| TO DO |
The entire listing below is to be reproduced exactly.

*** INFORMATION SUPPLIED Section Begins ***

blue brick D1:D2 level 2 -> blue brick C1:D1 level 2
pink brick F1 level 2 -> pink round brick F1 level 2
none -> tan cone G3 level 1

*** INFORMATION SUPPLIED Section Ends ***

| ANSWER BELOW |
blue brick D1:D2 level 2 -> blue brick C1:D1 level 2
pink brick F1 level 2 -> pink round brick F1 level 2
none -> tan cone G3 level 1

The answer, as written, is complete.